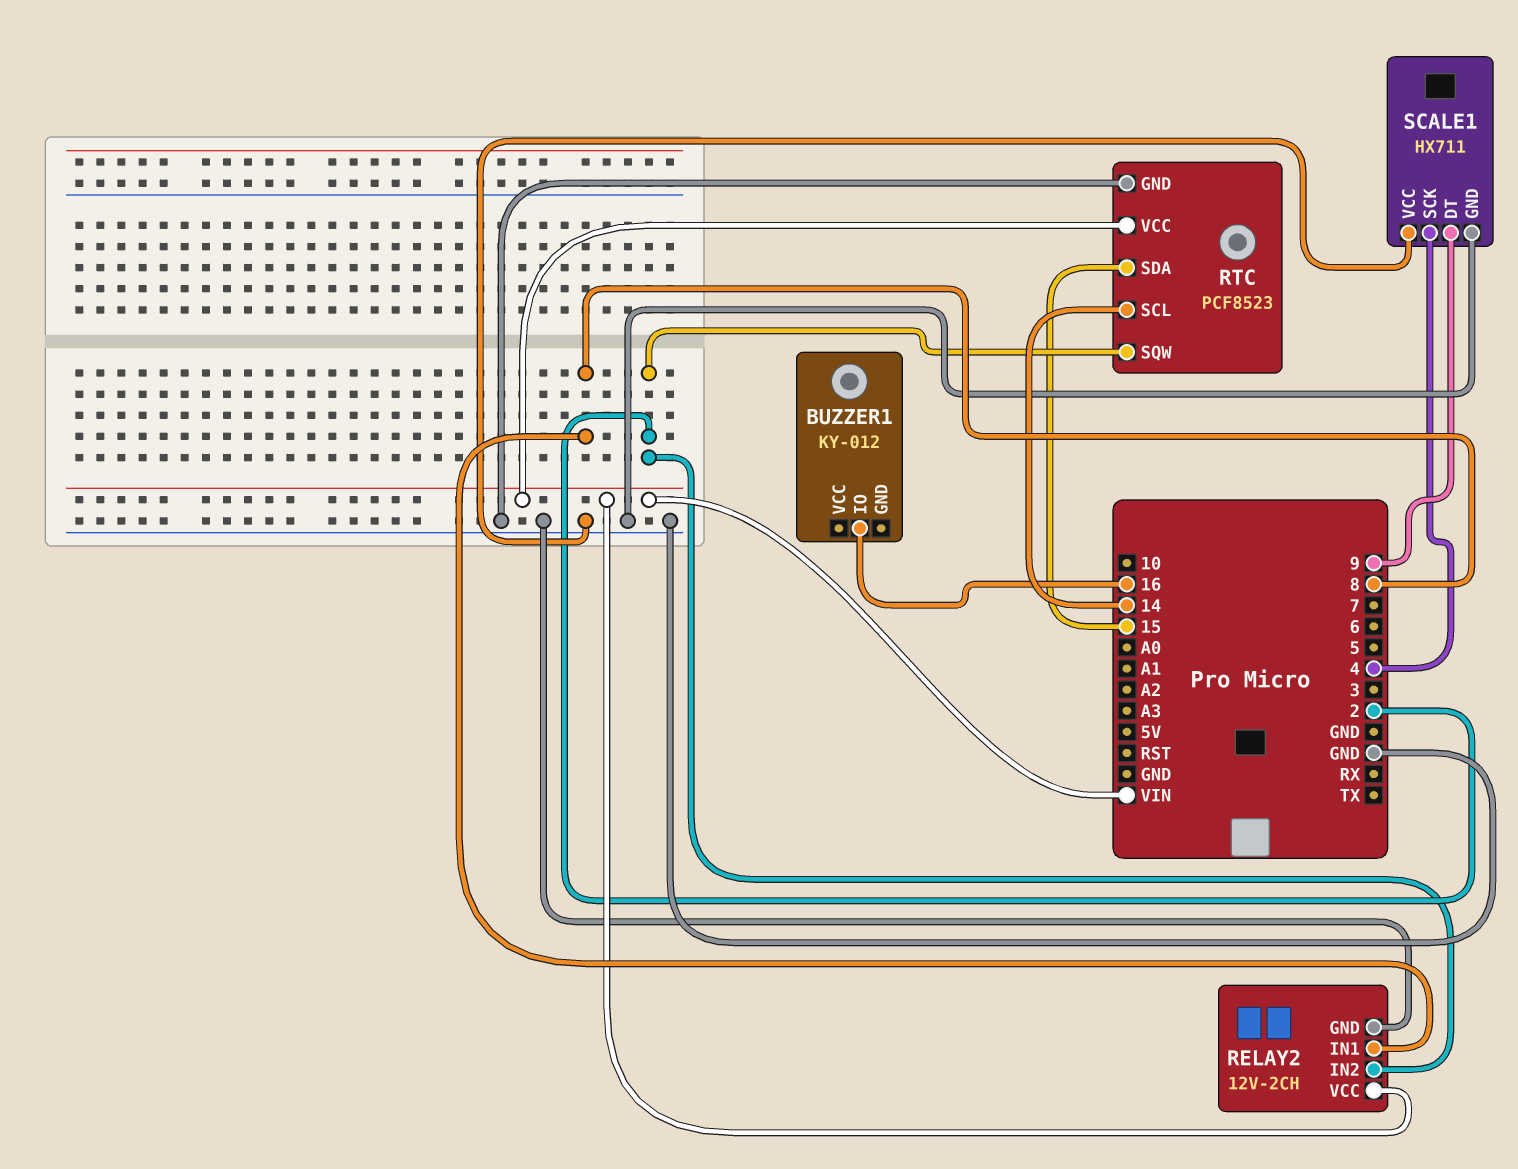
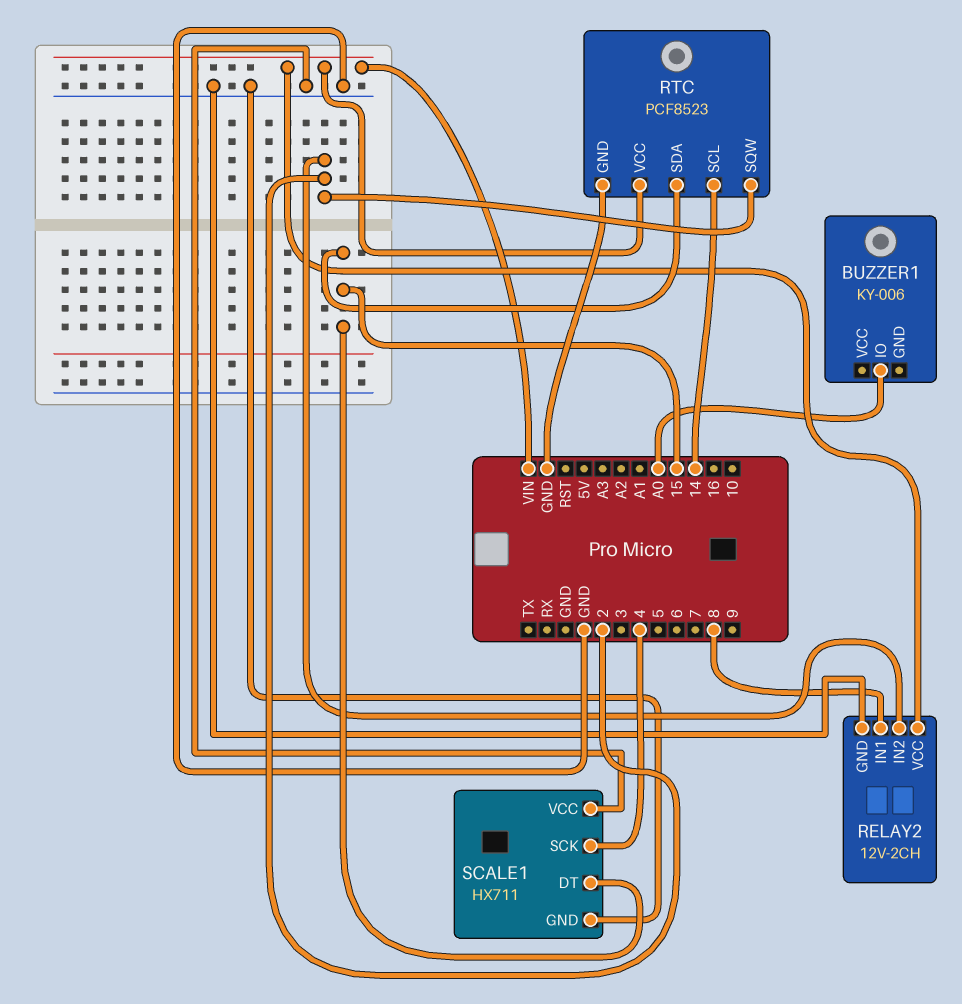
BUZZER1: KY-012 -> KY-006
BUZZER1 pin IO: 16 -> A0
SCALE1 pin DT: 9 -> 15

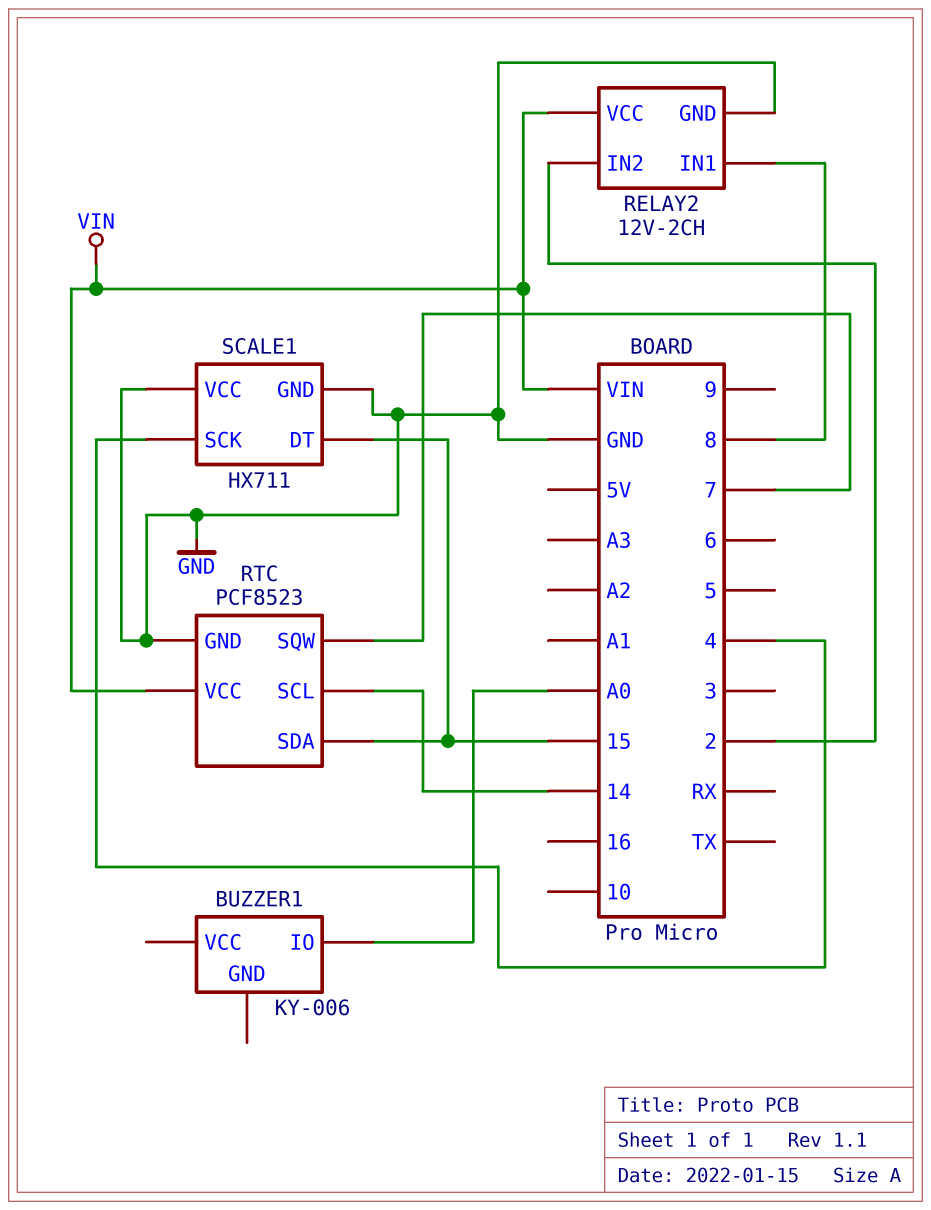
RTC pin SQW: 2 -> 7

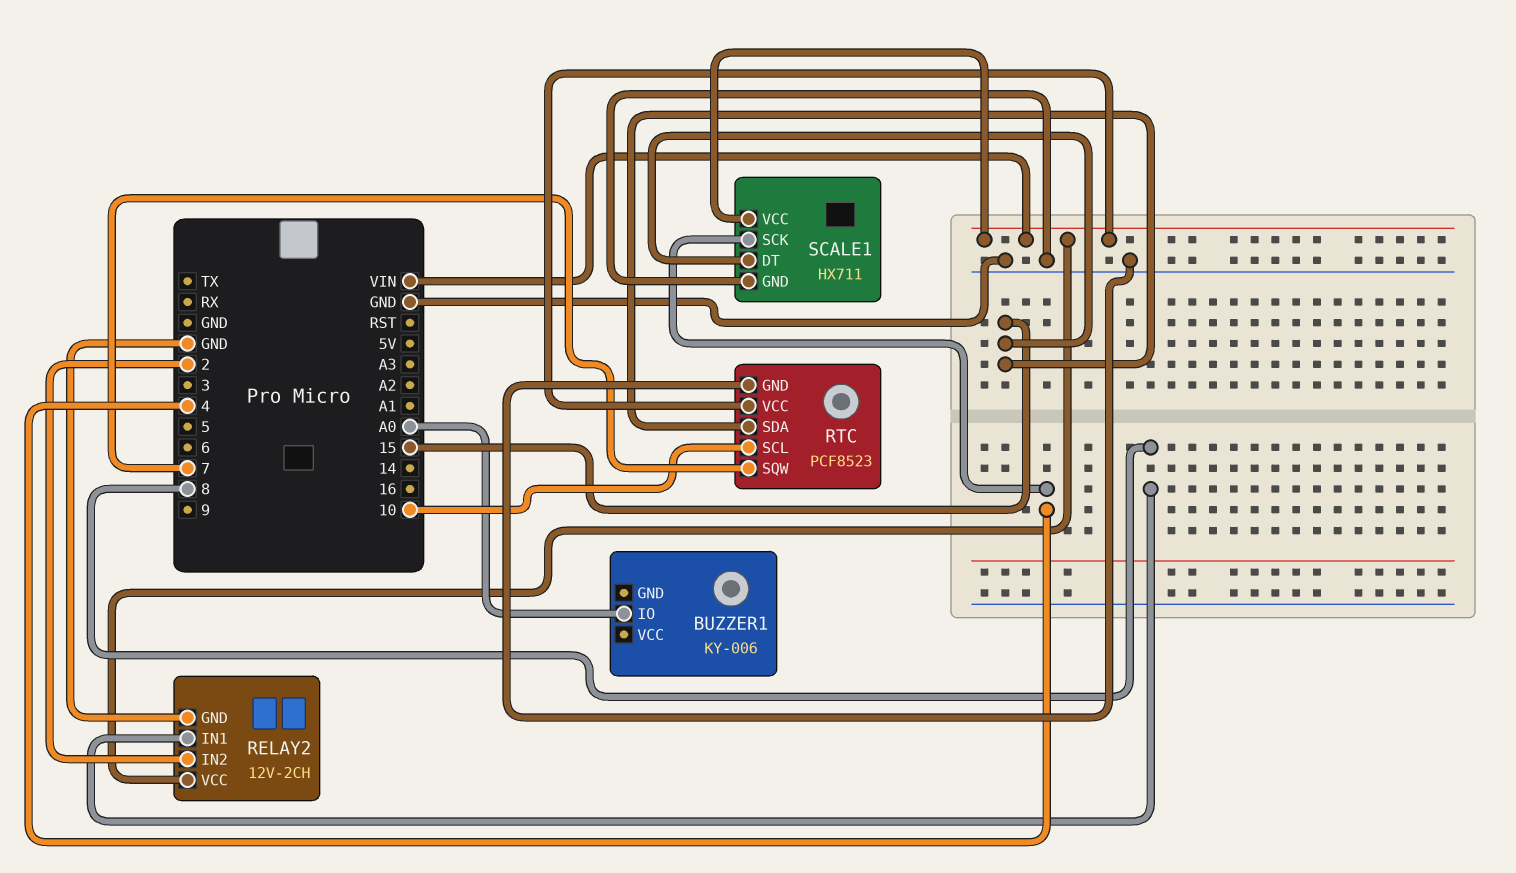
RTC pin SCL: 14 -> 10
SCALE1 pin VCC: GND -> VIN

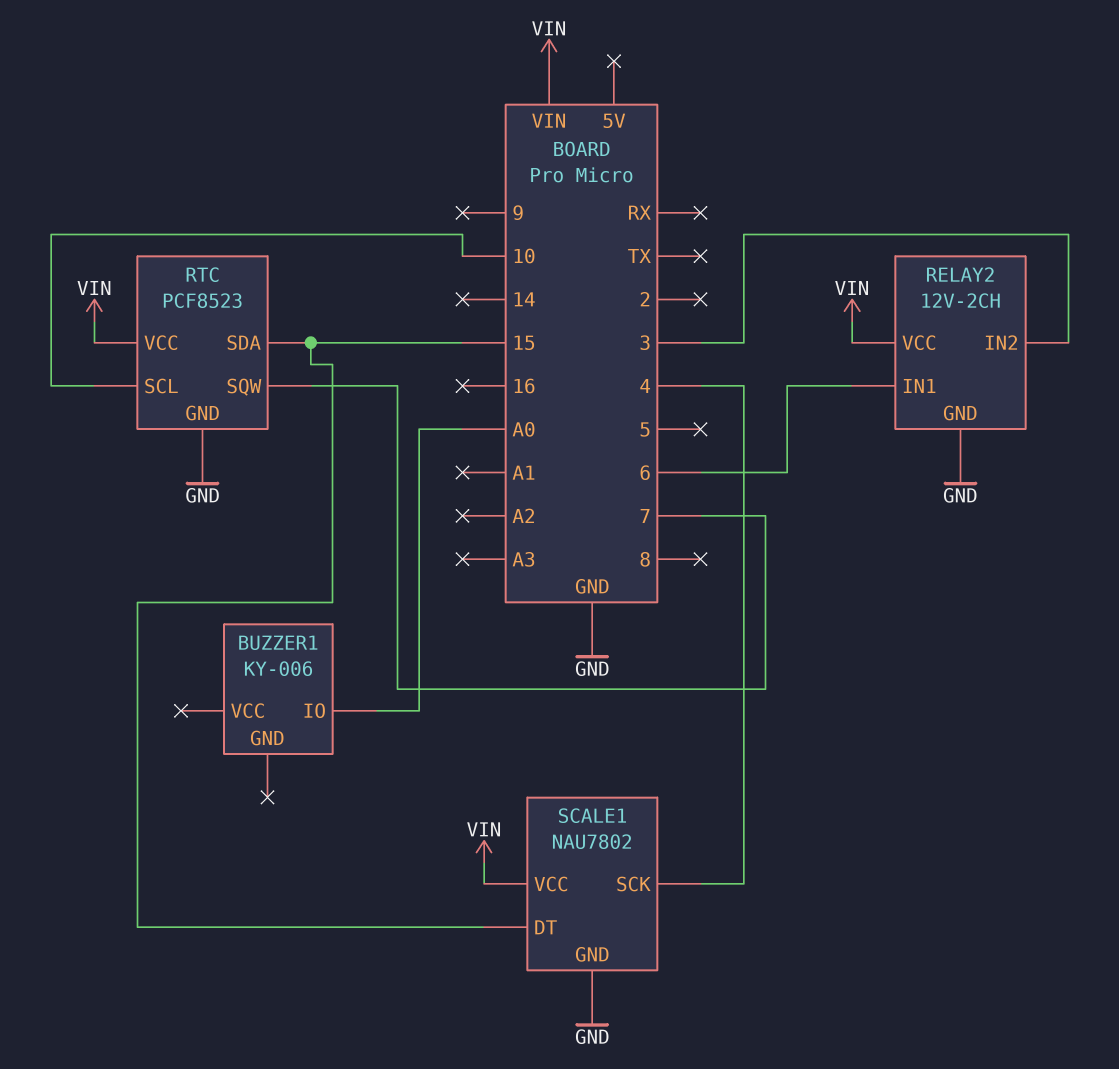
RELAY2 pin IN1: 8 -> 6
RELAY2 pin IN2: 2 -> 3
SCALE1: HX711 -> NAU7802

.....

#### TASK GOAL
Set down word for word every line from the one containing "BUZZER1 pin IO: 16 -> A0" through the last line of the records above, both ends included. Leave out the pictures.

#### SOLUTION
BUZZER1 pin IO: 16 -> A0
SCALE1 pin DT: 9 -> 15

RTC pin SQW: 2 -> 7

RTC pin SCL: 14 -> 10
SCALE1 pin VCC: GND -> VIN

RELAY2 pin IN1: 8 -> 6
RELAY2 pin IN2: 2 -> 3
SCALE1: HX711 -> NAU7802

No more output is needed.